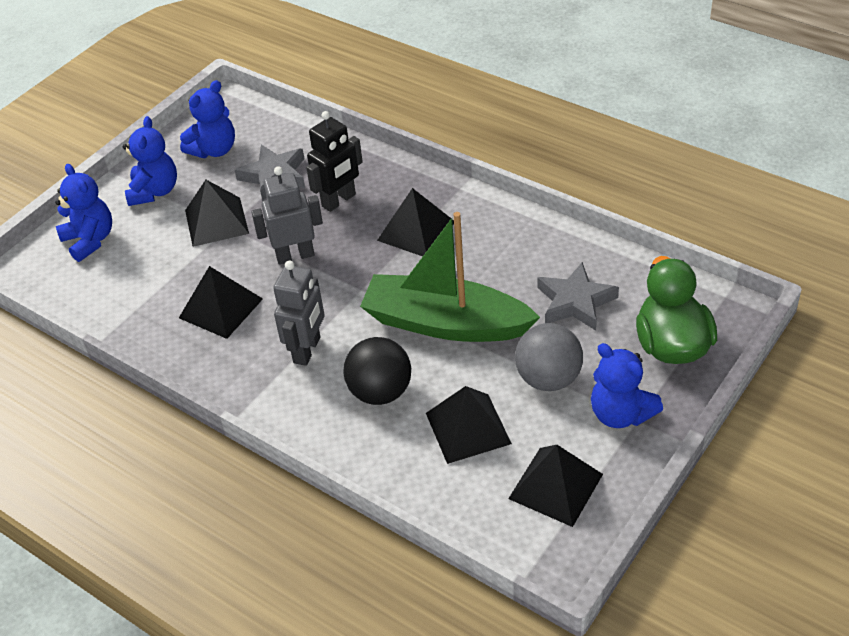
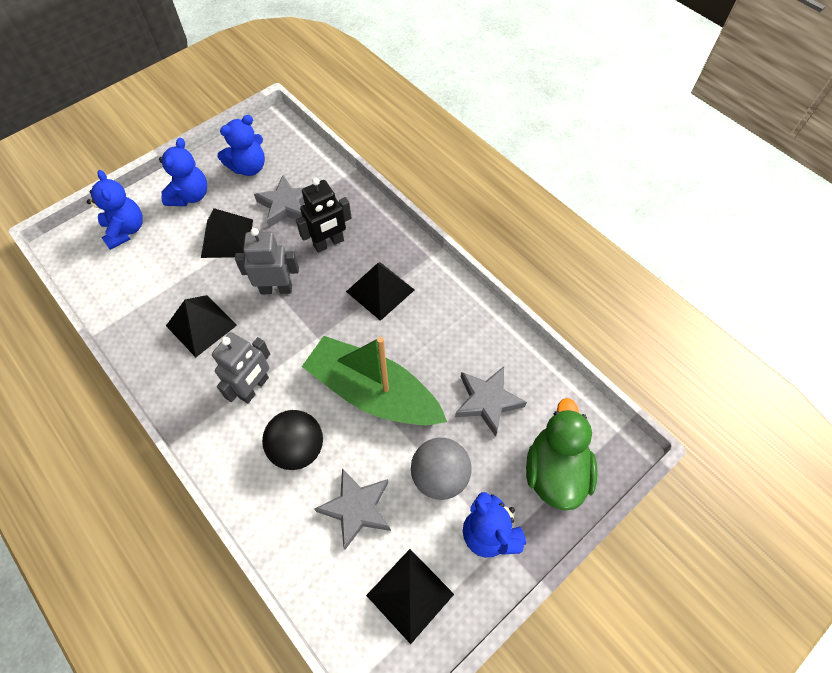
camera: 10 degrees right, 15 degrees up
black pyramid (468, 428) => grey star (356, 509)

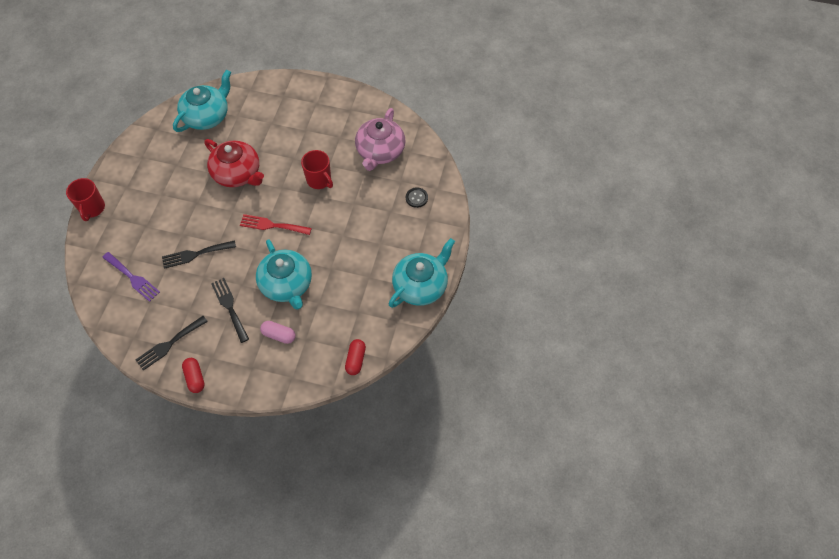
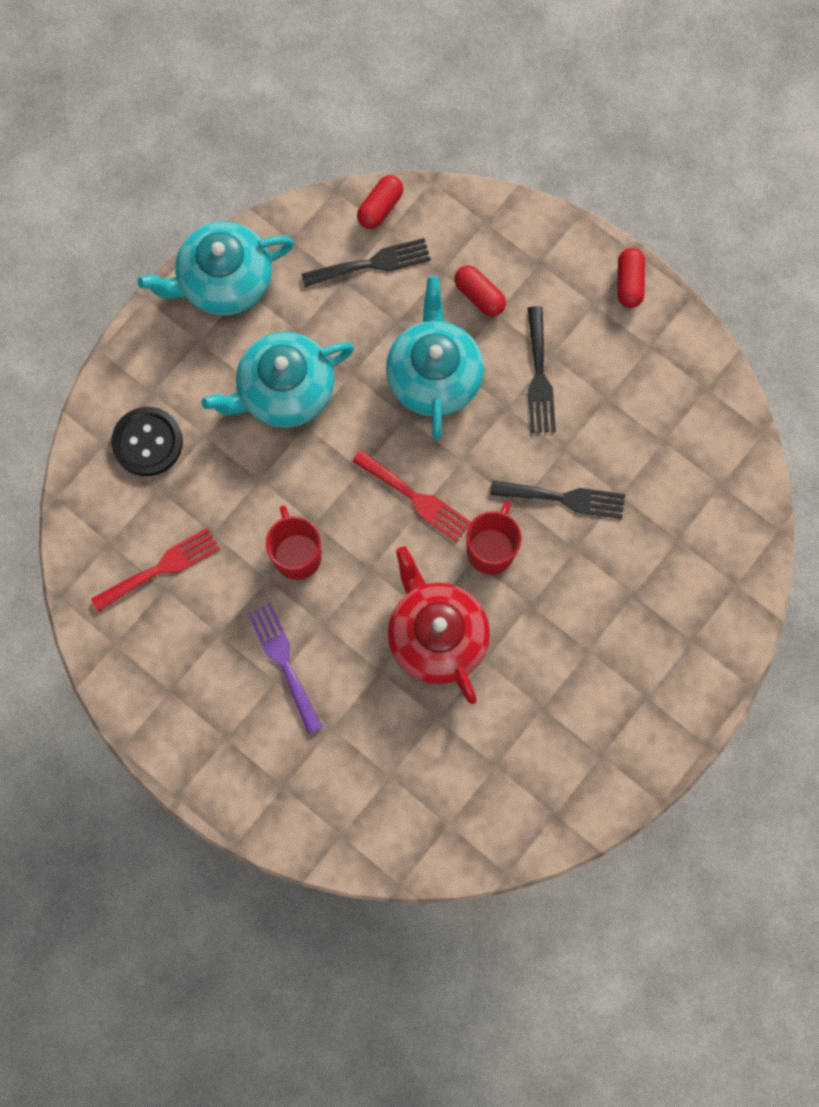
camera: 155 degrees left, 15 degrees up
pink teapot (380, 151) => red fork (161, 568)
black button (416, 198) => black button (147, 442), x1.65
turquoise teapot (207, 116) => turquoise teapot (284, 391), shifted
purple fork (133, 278) => purple fork (284, 662), shifted
black fork (169, 344) => black fork (372, 263), shifted
pink capsule (279, 335) => red capsule (479, 296)
red mug (92, 208) => red mug (491, 549), shifted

- - -

EXERCISE REQUIREMENTS » Return the records exactly as they stand, and drop every picture.

TASK RESPONSE »
camera: 10 degrees right, 15 degrees up
black pyramid (468, 428) => grey star (356, 509)

camera: 155 degrees left, 15 degrees up
pink teapot (380, 151) => red fork (161, 568)
black button (416, 198) => black button (147, 442), x1.65
turquoise teapot (207, 116) => turquoise teapot (284, 391), shifted
purple fork (133, 278) => purple fork (284, 662), shifted
black fork (169, 344) => black fork (372, 263), shifted
pink capsule (279, 335) => red capsule (479, 296)
red mug (92, 208) => red mug (491, 549), shifted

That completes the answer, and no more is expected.